• _Work to be completed_
Each record that follows is to be reproduced character for character, pictures excepted.

• _Data section_
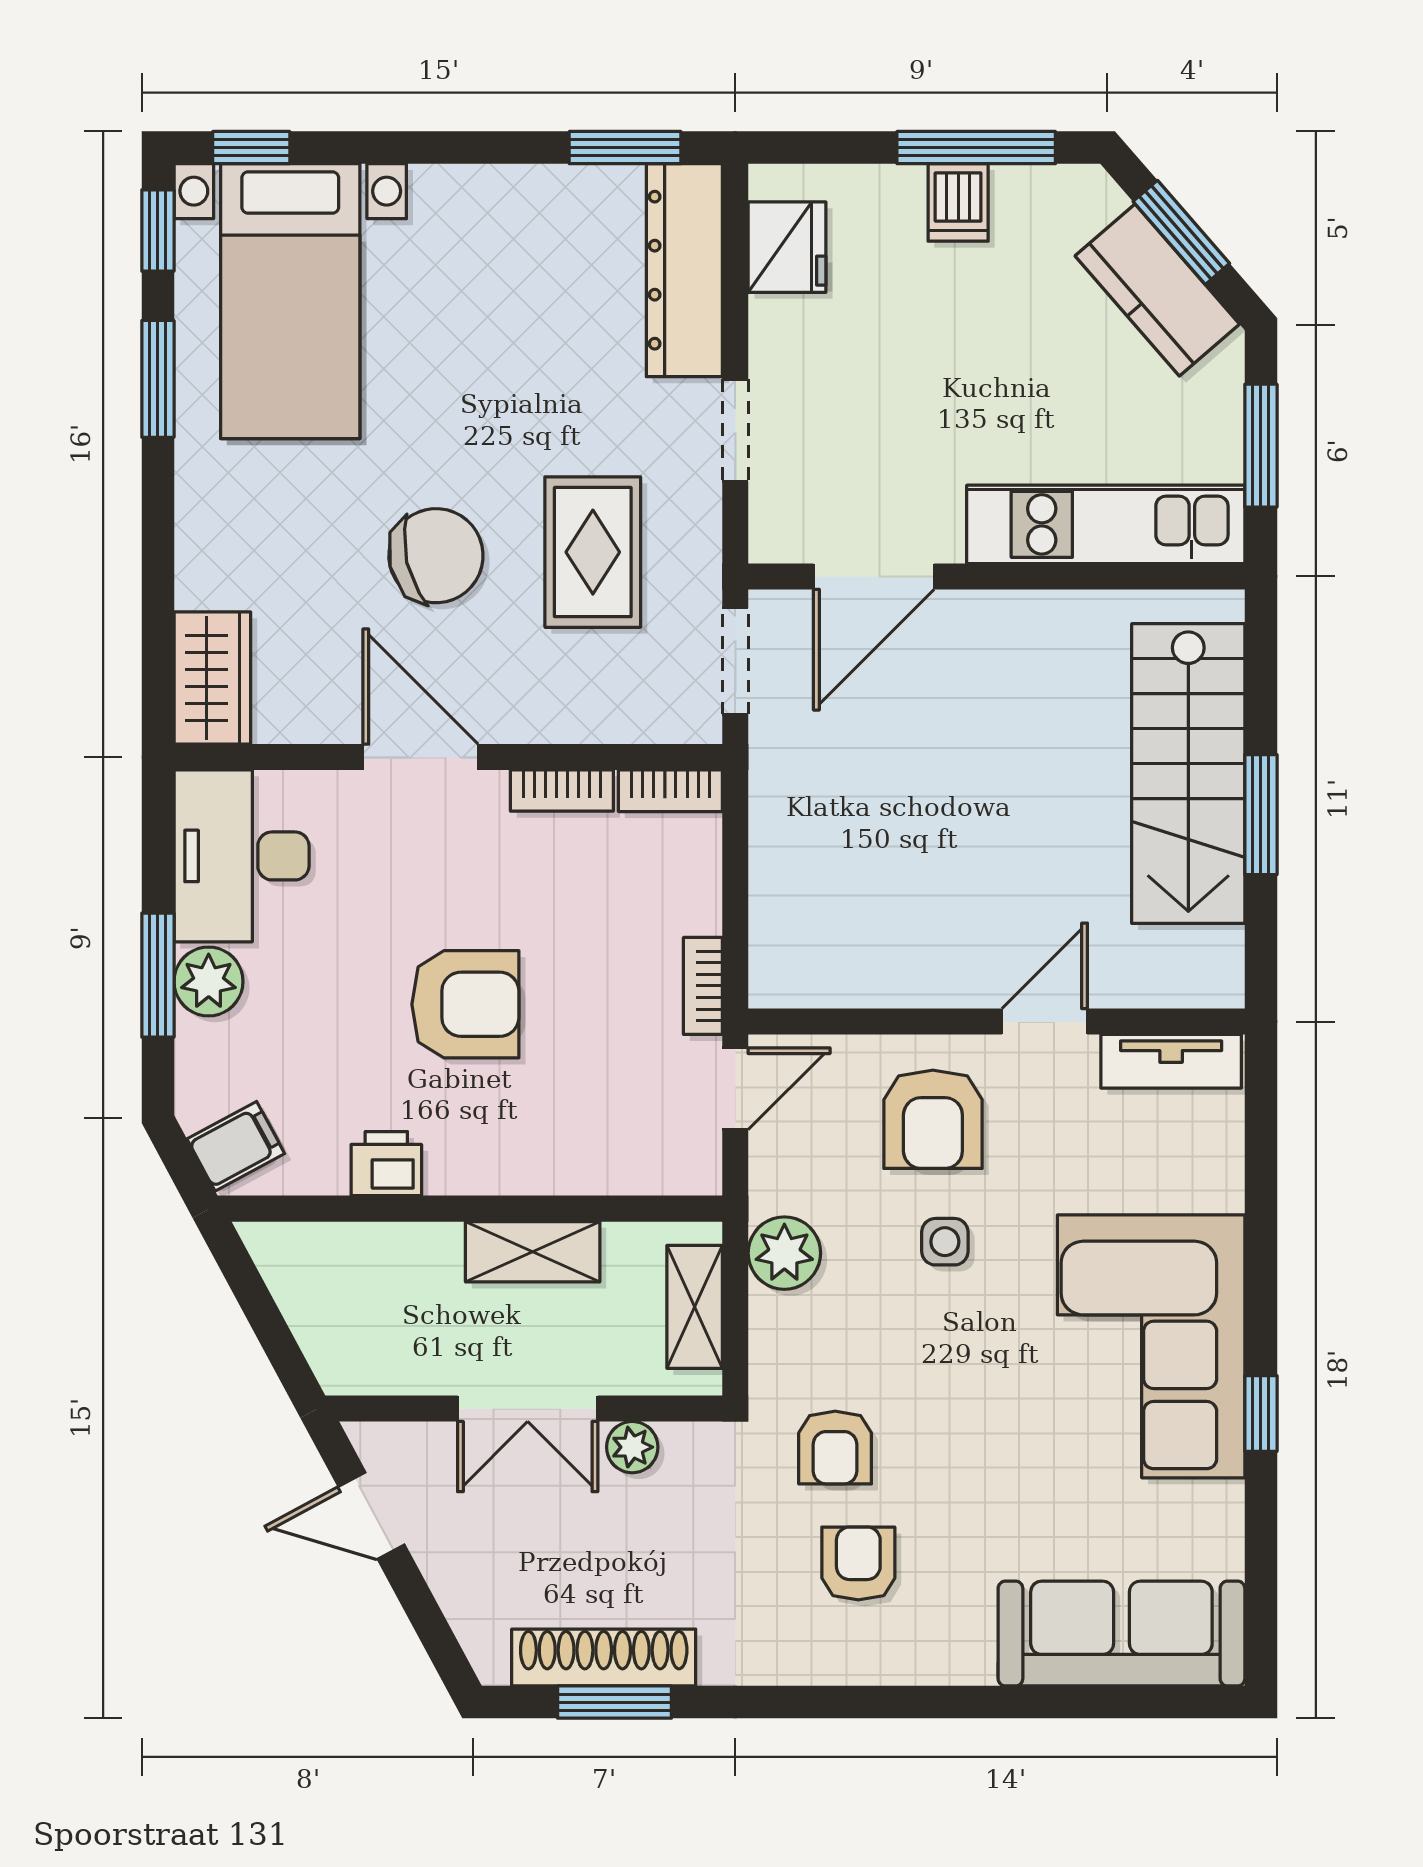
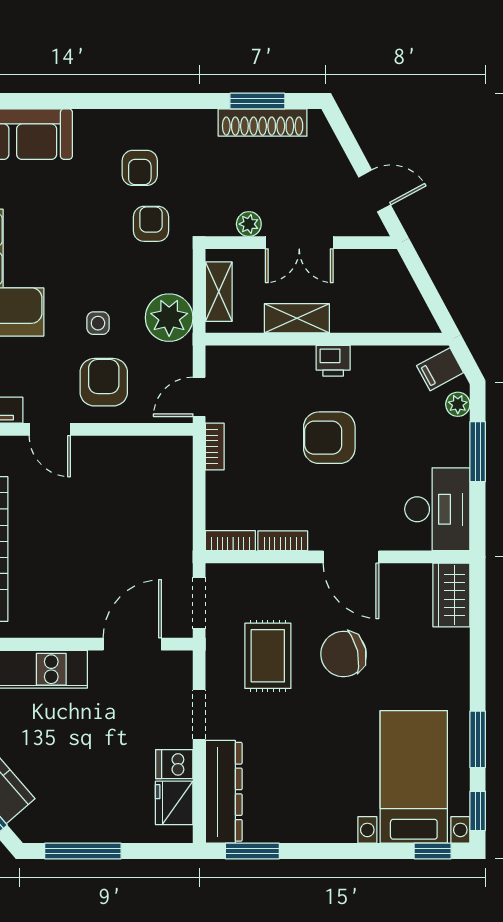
dishwasher: (958, 202) -> (174, 764), moved, turned -90
plant: (209, 981) -> (458, 404), moved, width x0.73, depth x0.73
door: (1045, 1022) -> (50, 429), hinge flipped
printer: (386, 1164) -> (333, 361), moved
plant: (784, 1253) -> (169, 318), width x1.36, depth x1.36
double door: (528, 1409) -> (299, 243), swing flipped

• _Solution_
dishwasher: (958, 202) -> (174, 764), moved, turned -90
plant: (209, 981) -> (458, 404), moved, width x0.73, depth x0.73
door: (1045, 1022) -> (50, 429), hinge flipped
printer: (386, 1164) -> (333, 361), moved
plant: (784, 1253) -> (169, 318), width x1.36, depth x1.36
double door: (528, 1409) -> (299, 243), swing flipped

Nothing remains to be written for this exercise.